* _PROBLEM STATEMENT_
Please give the listing again in full, leaving out its images.
____
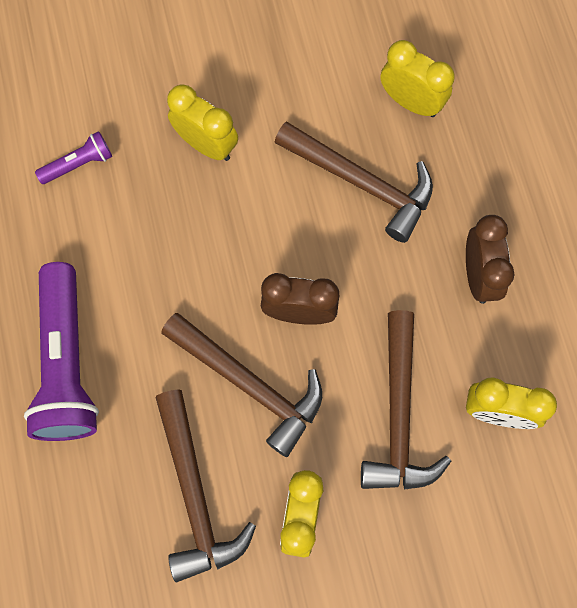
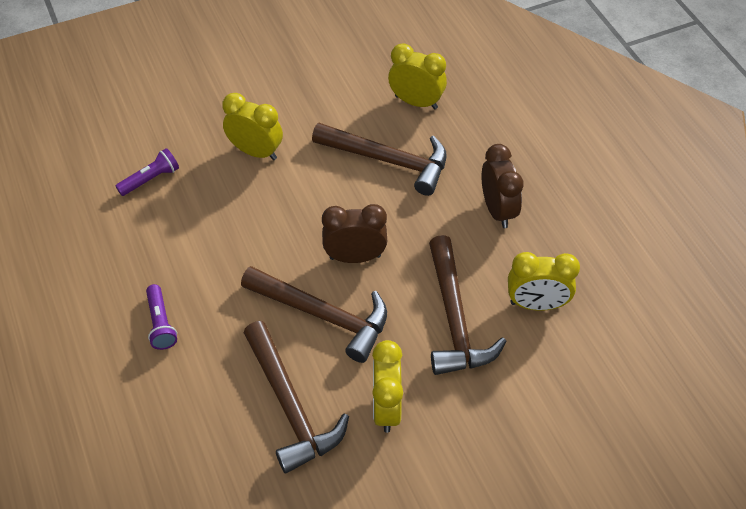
camera: 10 degrees left, 20 degrees down
(67, 363) = (161, 323): purple flashlight -> purple flashlight, size x0.46

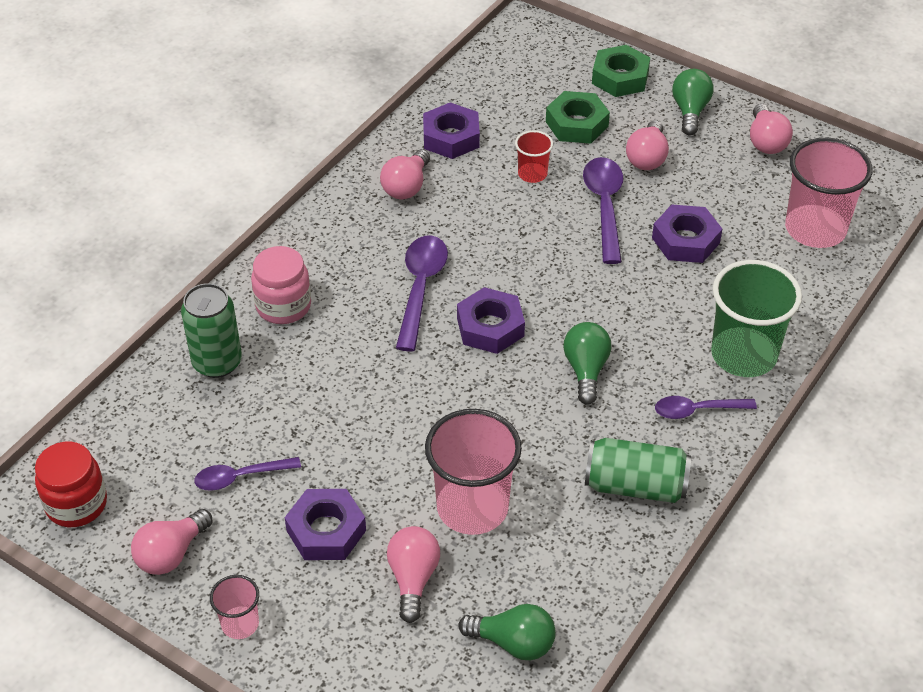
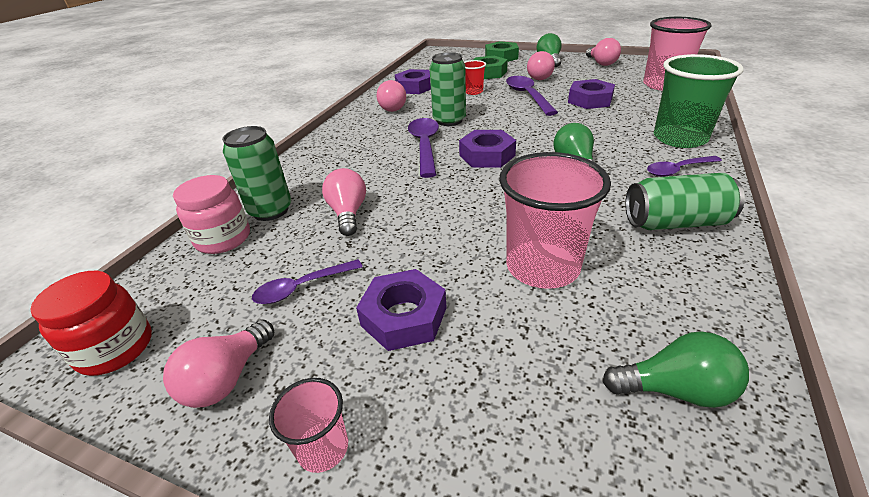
camera: 10 degrees left, 10 degrees down
(283, 306) = (322, 171): pink jar -> pink jar (223, 239)
(413, 579) = (518, 343): pink light bulb -> pink light bulb (348, 213)
(471, 239) = (449, 120): none -> green can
____
* _RESULT OF THE EXERCISE_
camera: 10 degrees left, 20 degrees down
(67, 363) = (161, 323): purple flashlight -> purple flashlight, size x0.46

camera: 10 degrees left, 10 degrees down
(283, 306) = (322, 171): pink jar -> pink jar (223, 239)
(413, 579) = (518, 343): pink light bulb -> pink light bulb (348, 213)
(471, 239) = (449, 120): none -> green can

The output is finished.